Work task: Reproduce the records that follow exactly; any picture among them stays out.

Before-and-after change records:
Segment Open

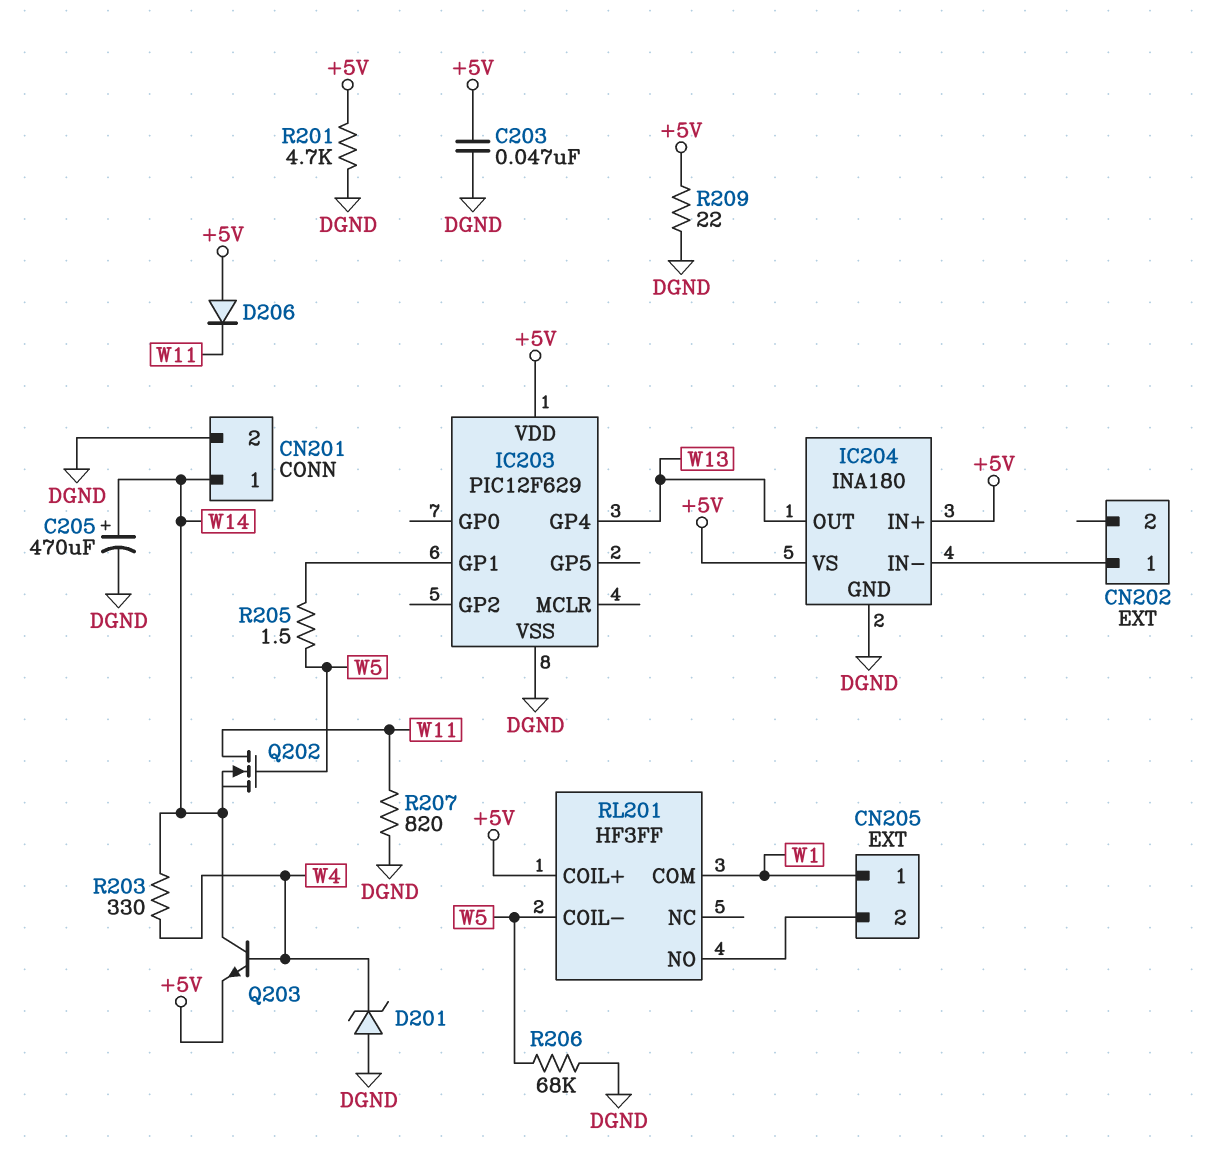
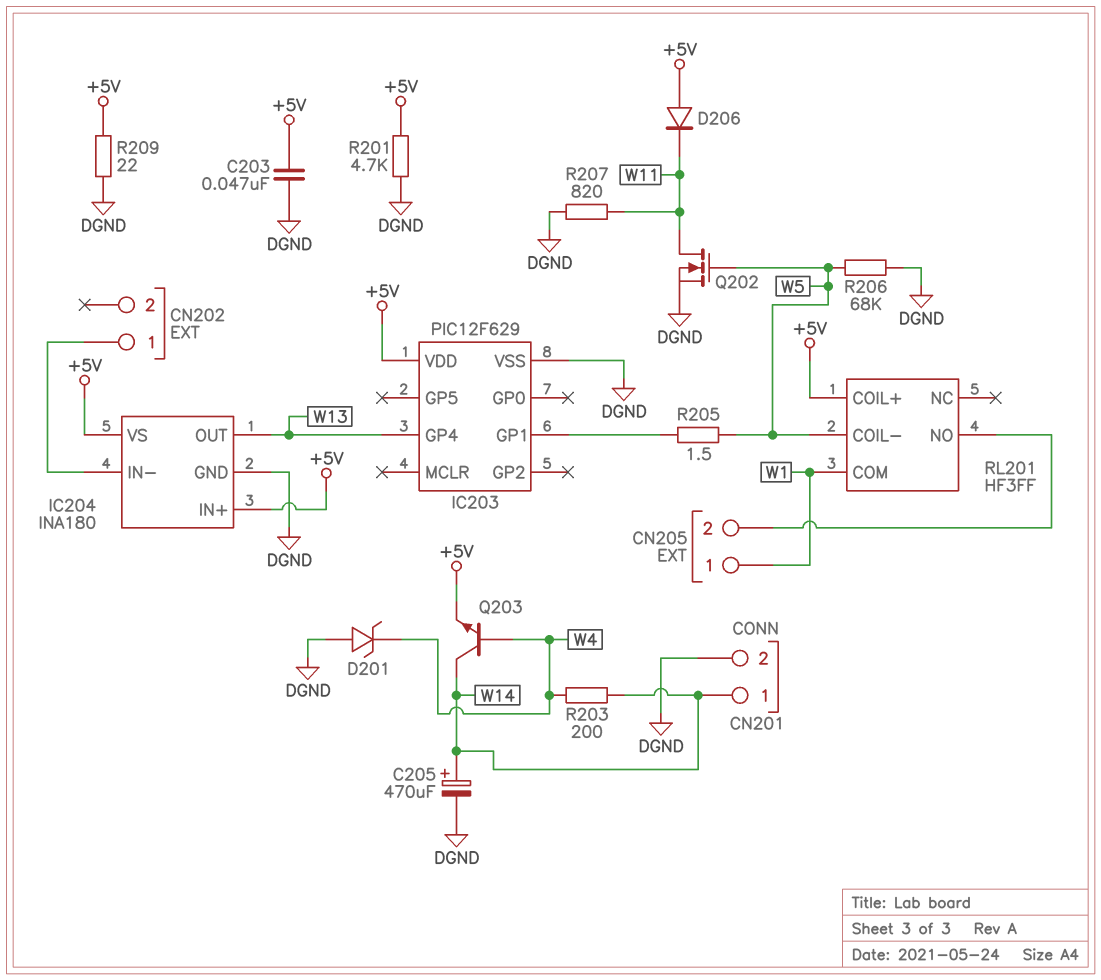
Q202: NMOS (G W5, D W11, S W14) -> NMOS (G W5, D W11, S DGND)
R203: 330 (W4, W14) -> 200 (W4, W14)

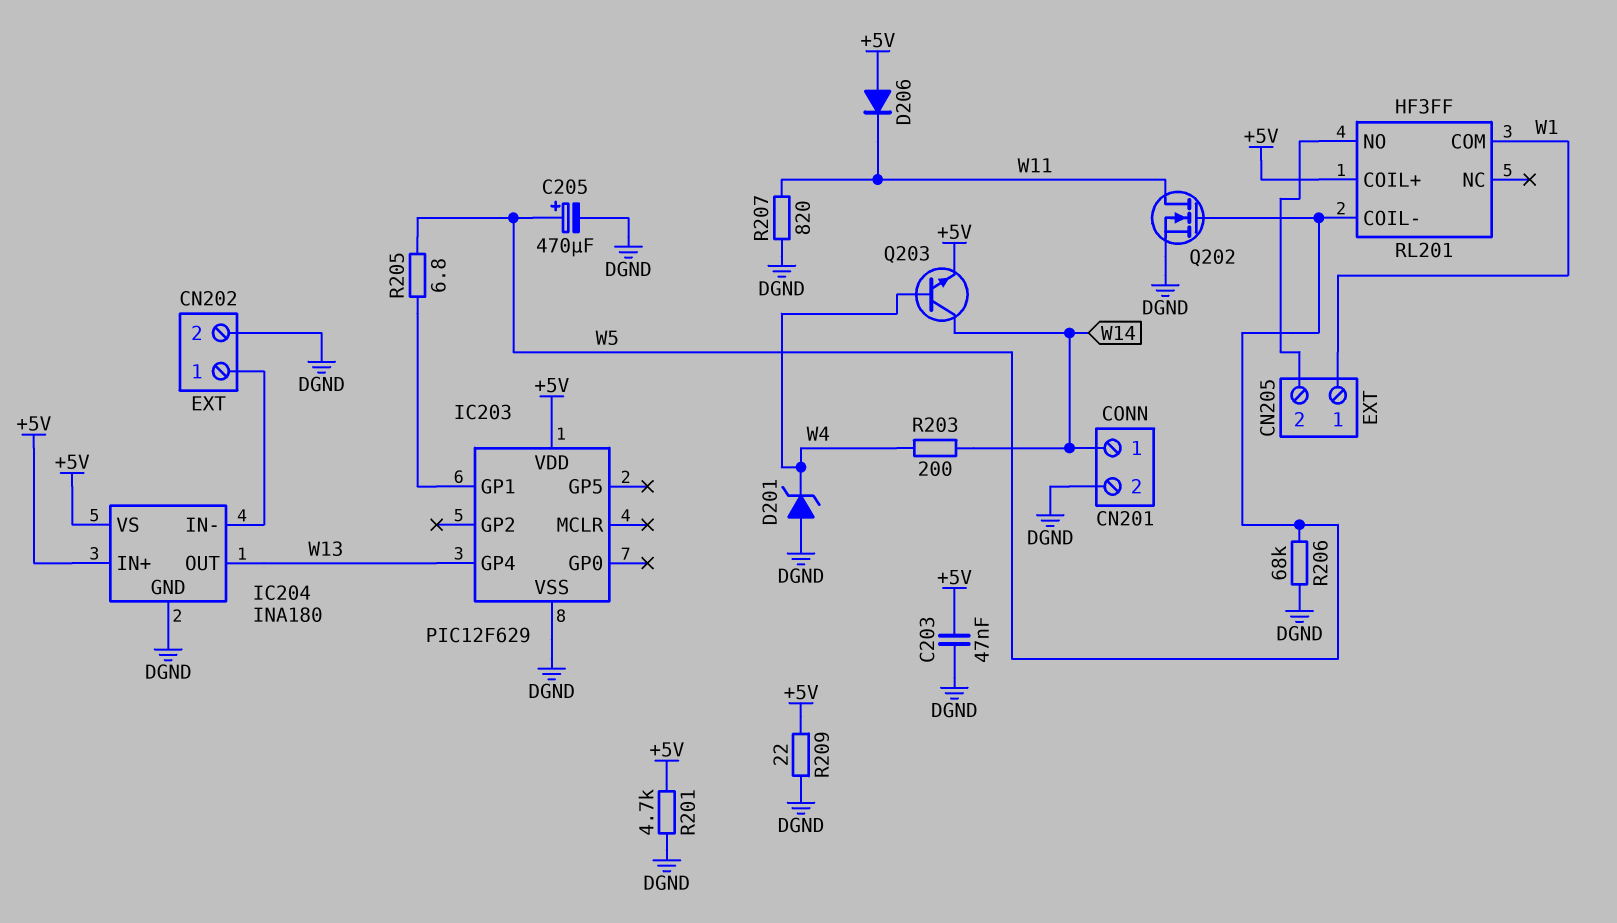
C205: 470uF (plus W14, minus DGND) -> 470uF (plus W5, minus DGND)
CN202 pin 2: none -> DGND
R205: 1.5 (IC203/GP1, W5) -> 6.8 (IC203/GP1, W5)

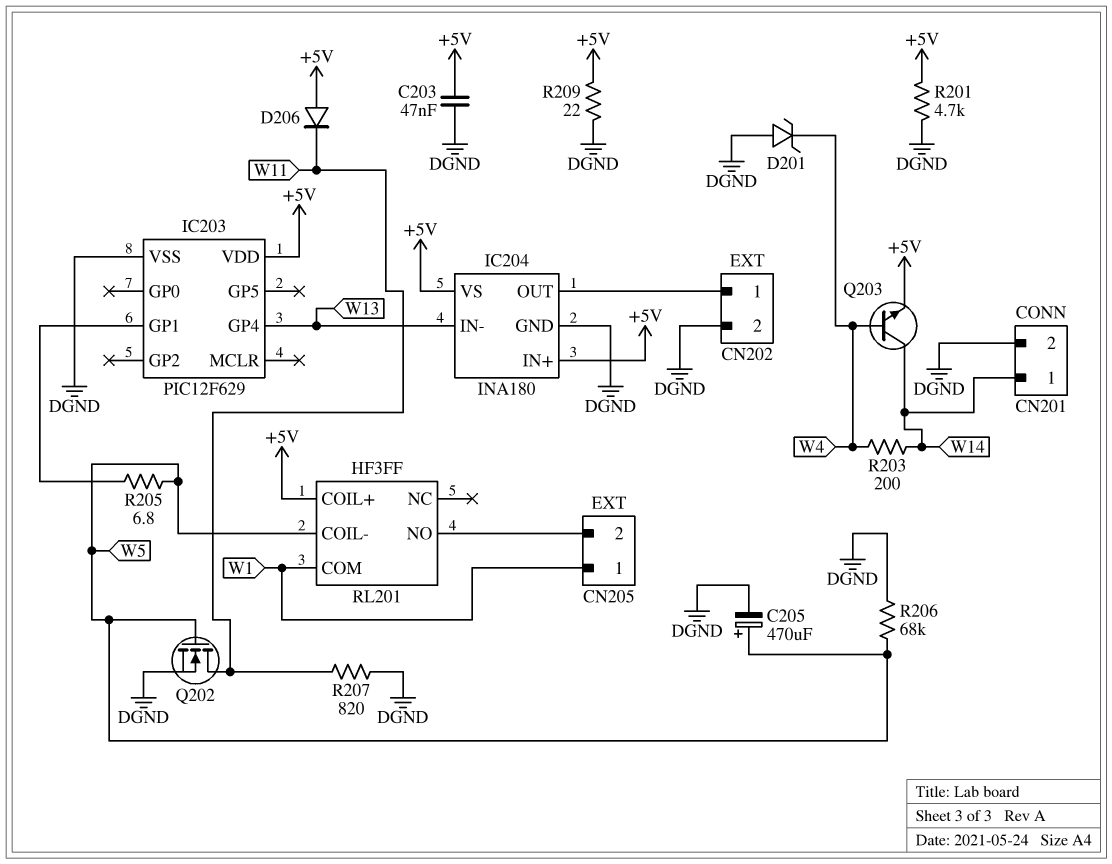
IC204 pin IN-: CN202/1 -> W13
IC204 pin OUT: W13 -> CN202/1

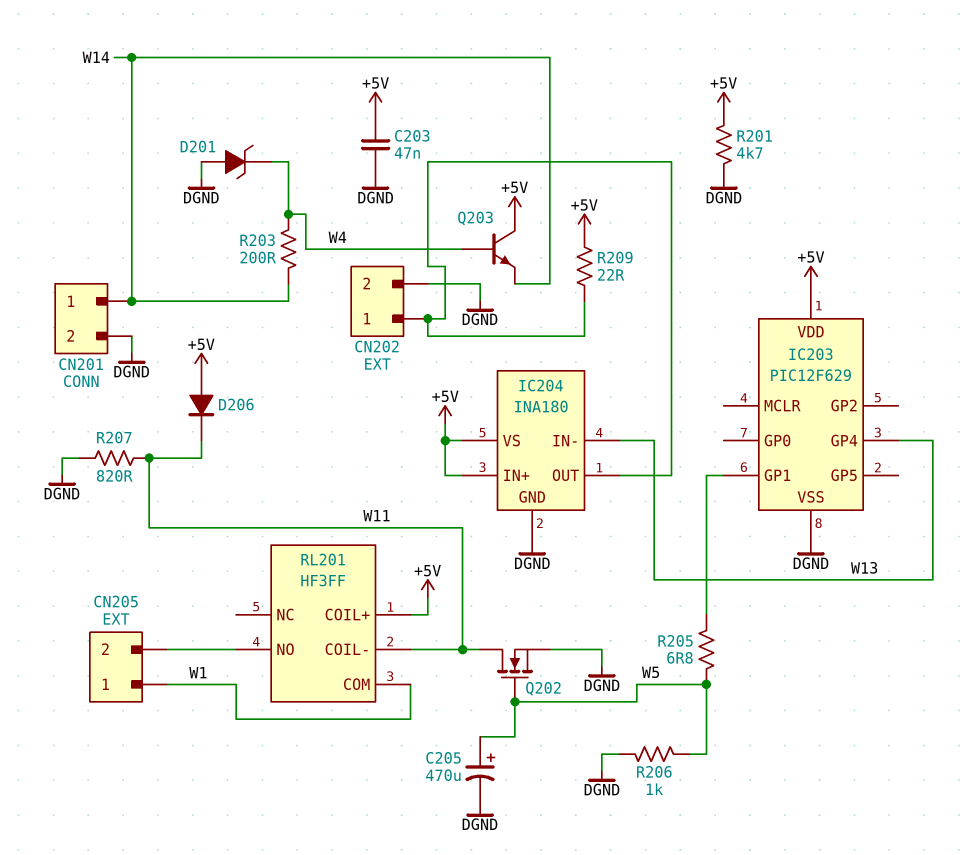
Q203: NPN (B W4, C W14, E +5V) -> NPN (B W4, C +5V, E W14)
R206: 68k (DGND, W5) -> 1k (DGND, W5)
R209: 22 (+5V, DGND) -> 22 (+5V, CN202/1)
RL201 pin COIL-: W5 -> W11

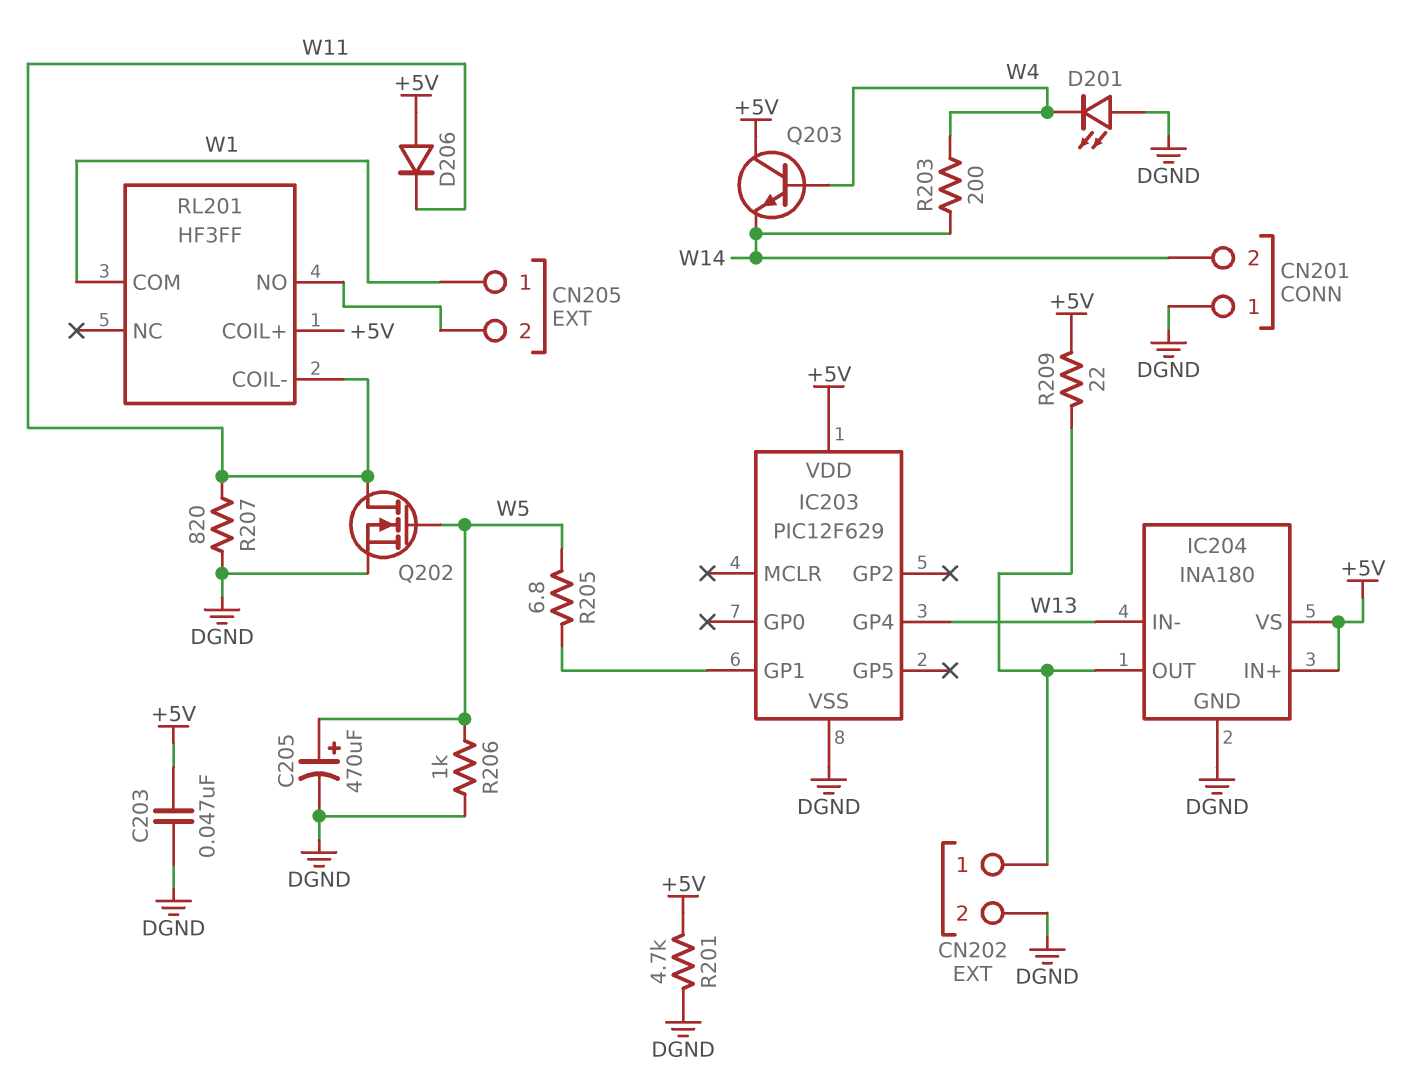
CN201 pin 1: W14 -> DGND
CN201 pin 2: DGND -> W14
D201: zener (A DGND, K W4) -> LED (A DGND, K W4)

Segment Closed

Task solution:
Q202: NMOS (G W5, D W11, S W14) -> NMOS (G W5, D W11, S DGND)
R203: 330 (W4, W14) -> 200 (W4, W14)

C205: 470uF (plus W14, minus DGND) -> 470uF (plus W5, minus DGND)
CN202 pin 2: none -> DGND
R205: 1.5 (IC203/GP1, W5) -> 6.8 (IC203/GP1, W5)

IC204 pin IN-: CN202/1 -> W13
IC204 pin OUT: W13 -> CN202/1

Q203: NPN (B W4, C W14, E +5V) -> NPN (B W4, C +5V, E W14)
R206: 68k (DGND, W5) -> 1k (DGND, W5)
R209: 22 (+5V, DGND) -> 22 (+5V, CN202/1)
RL201 pin COIL-: W5 -> W11

CN201 pin 1: W14 -> DGND
CN201 pin 2: DGND -> W14
D201: zener (A DGND, K W4) -> LED (A DGND, K W4)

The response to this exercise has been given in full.